### What needs to be done
In the following listing, find the lines containing "brush" and report them.

====

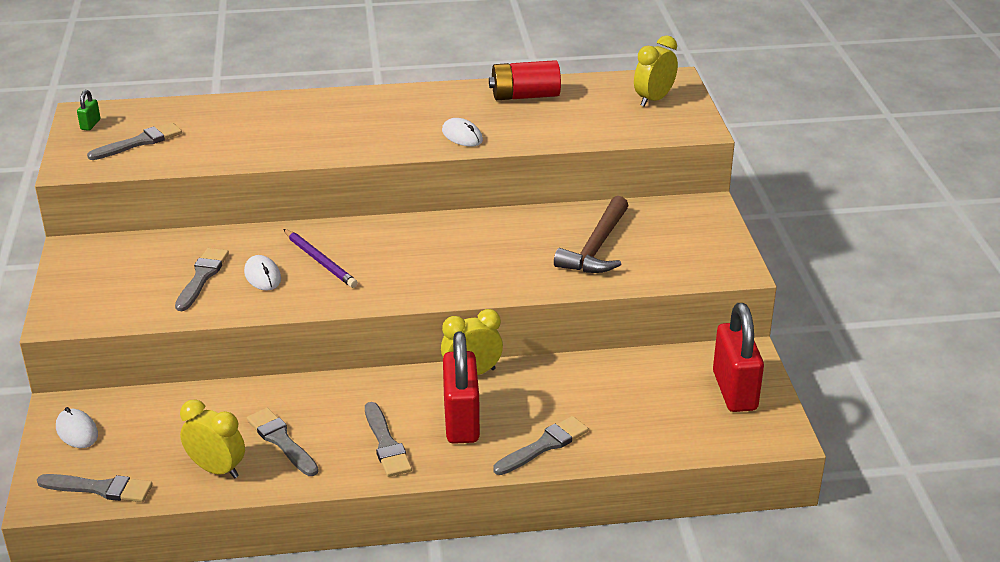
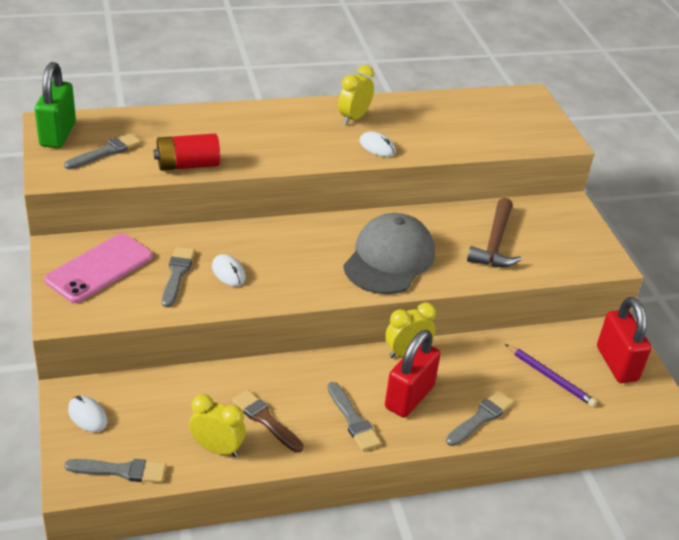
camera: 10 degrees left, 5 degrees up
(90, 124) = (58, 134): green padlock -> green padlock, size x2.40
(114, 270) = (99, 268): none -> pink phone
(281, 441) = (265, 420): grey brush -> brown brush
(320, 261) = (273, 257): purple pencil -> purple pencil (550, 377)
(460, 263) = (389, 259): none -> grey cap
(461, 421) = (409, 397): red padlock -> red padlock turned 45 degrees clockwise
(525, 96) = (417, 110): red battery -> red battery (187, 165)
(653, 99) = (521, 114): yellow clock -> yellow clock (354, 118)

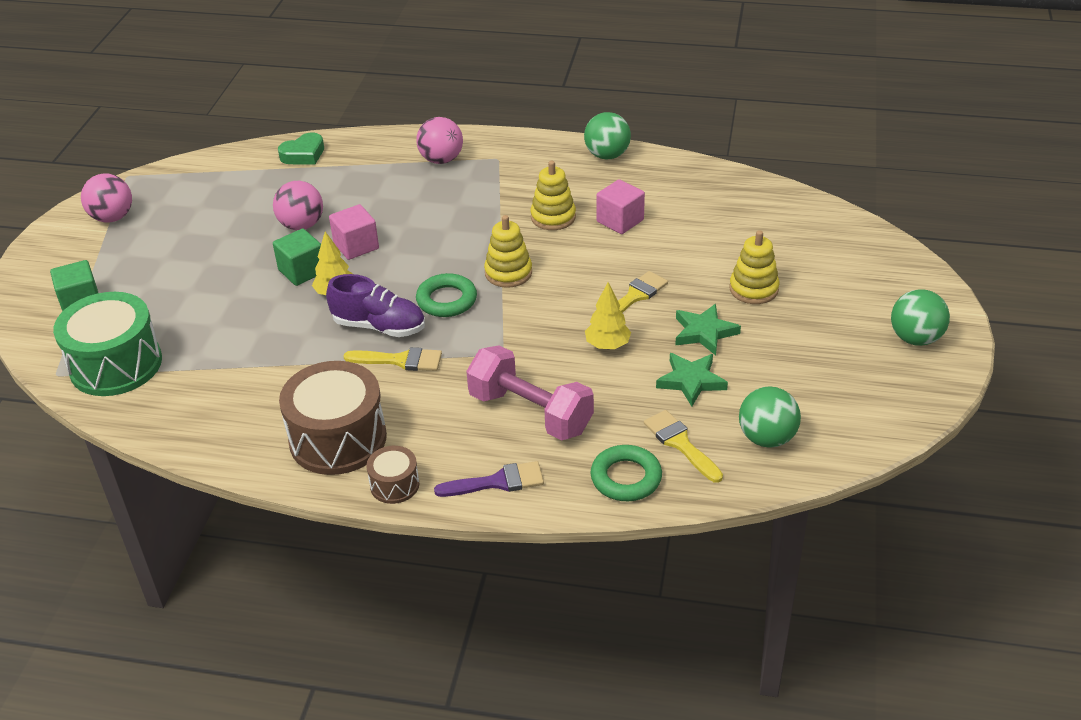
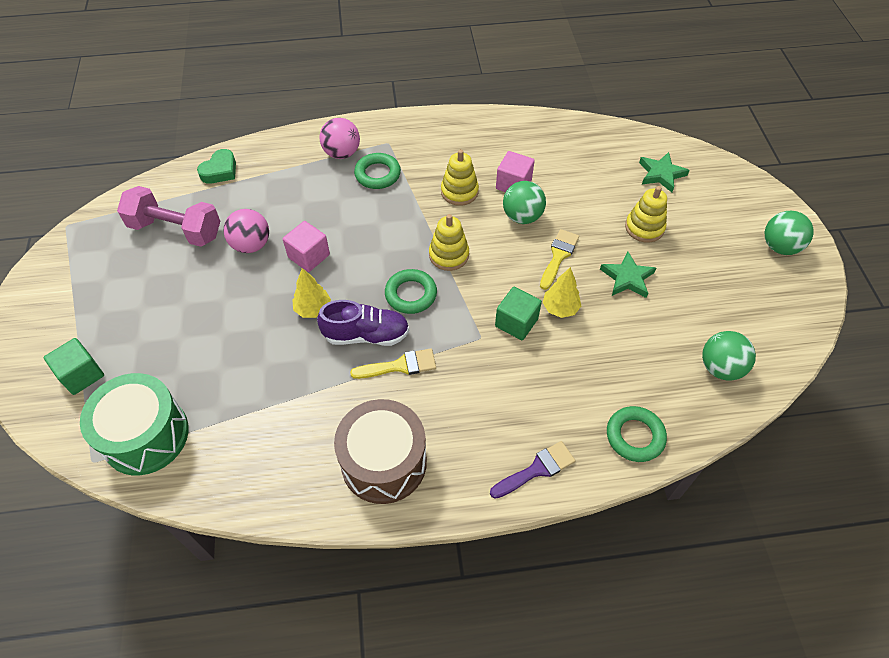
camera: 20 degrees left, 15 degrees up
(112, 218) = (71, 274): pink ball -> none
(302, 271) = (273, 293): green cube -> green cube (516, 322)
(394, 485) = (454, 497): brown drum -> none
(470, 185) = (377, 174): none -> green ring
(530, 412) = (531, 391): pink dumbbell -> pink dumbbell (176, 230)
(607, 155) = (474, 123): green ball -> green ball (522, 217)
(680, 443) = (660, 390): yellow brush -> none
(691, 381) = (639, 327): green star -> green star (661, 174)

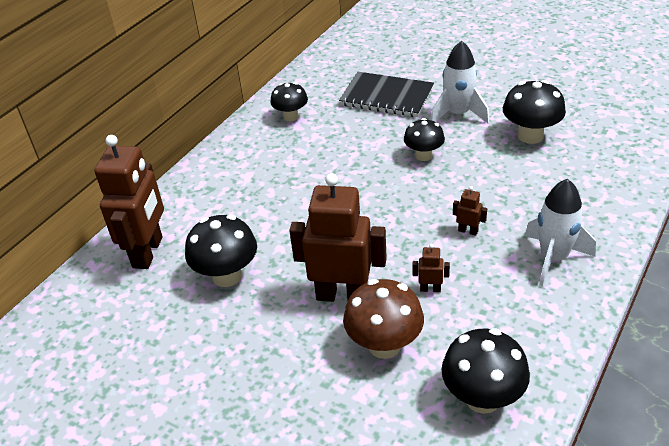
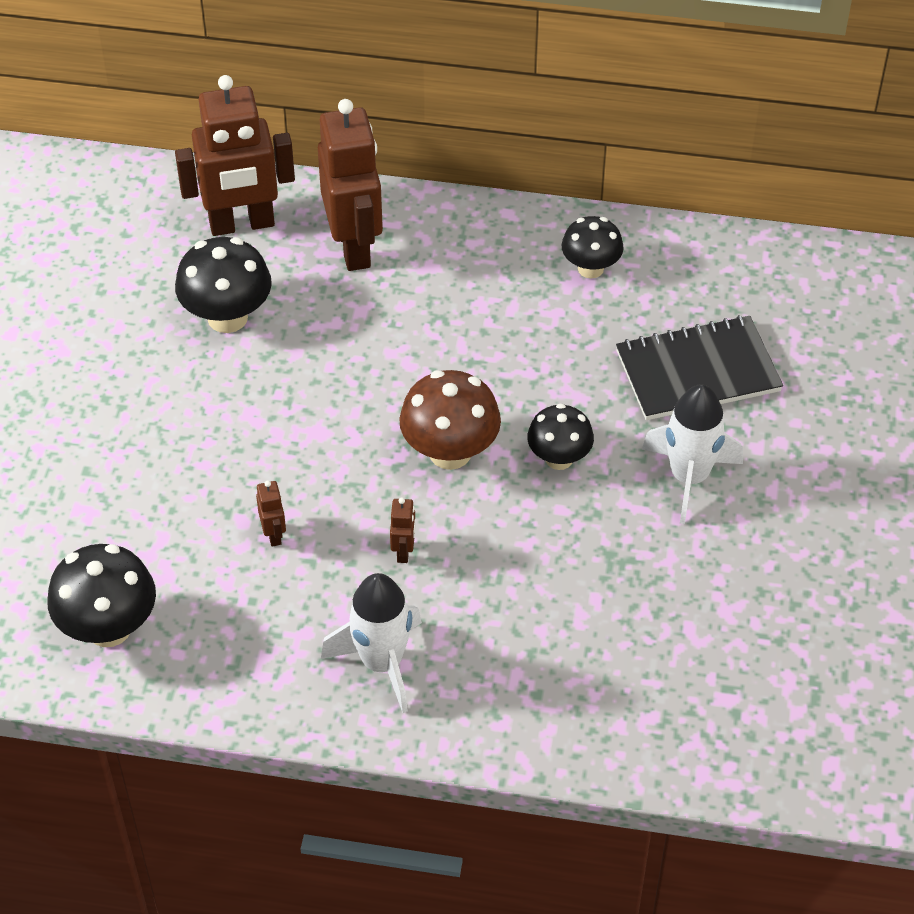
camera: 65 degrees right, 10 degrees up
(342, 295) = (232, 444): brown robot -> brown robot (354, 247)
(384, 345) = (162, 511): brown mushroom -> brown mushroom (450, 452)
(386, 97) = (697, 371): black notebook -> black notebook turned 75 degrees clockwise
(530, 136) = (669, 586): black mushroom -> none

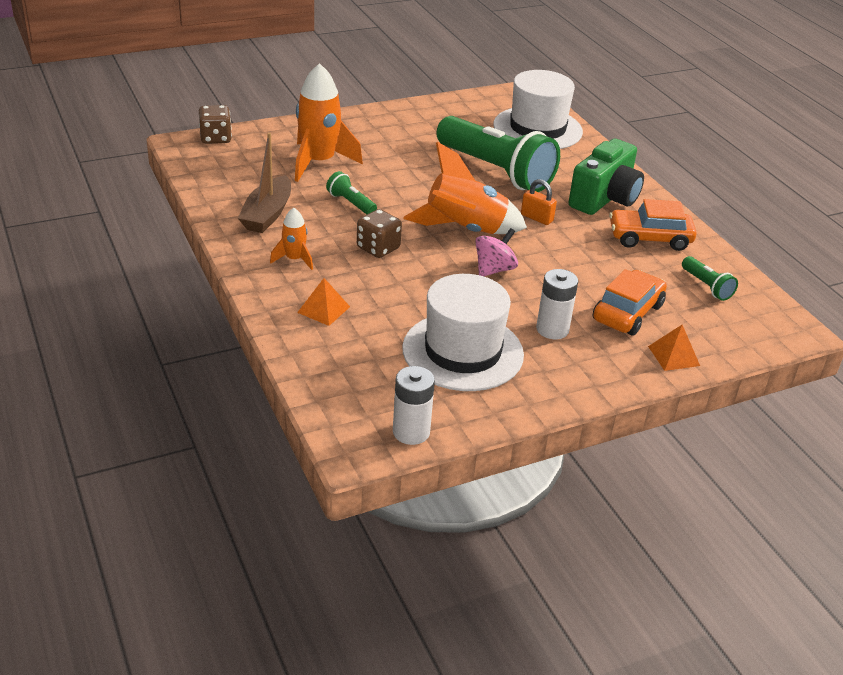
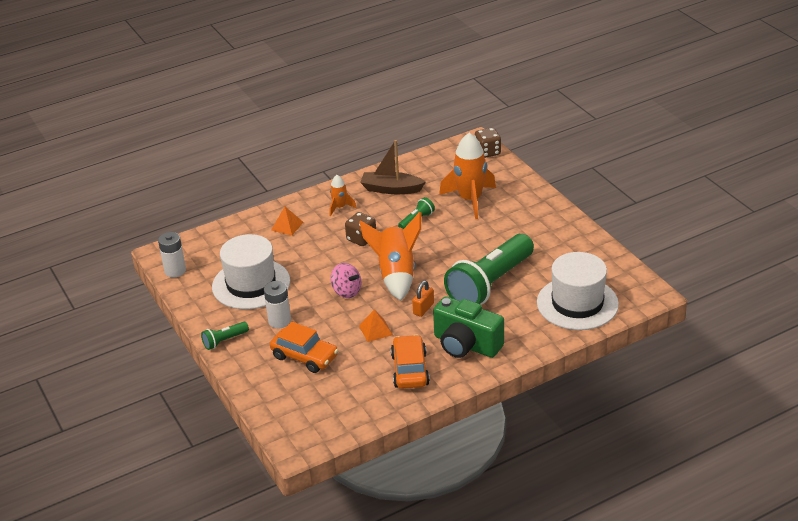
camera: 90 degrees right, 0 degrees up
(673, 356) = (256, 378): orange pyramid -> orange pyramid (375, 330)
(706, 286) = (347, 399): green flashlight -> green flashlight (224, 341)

====

### Answer box
(281, 441) = (265, 420): grey brush -> brown brush
(680, 443) = (660, 390): yellow brush -> none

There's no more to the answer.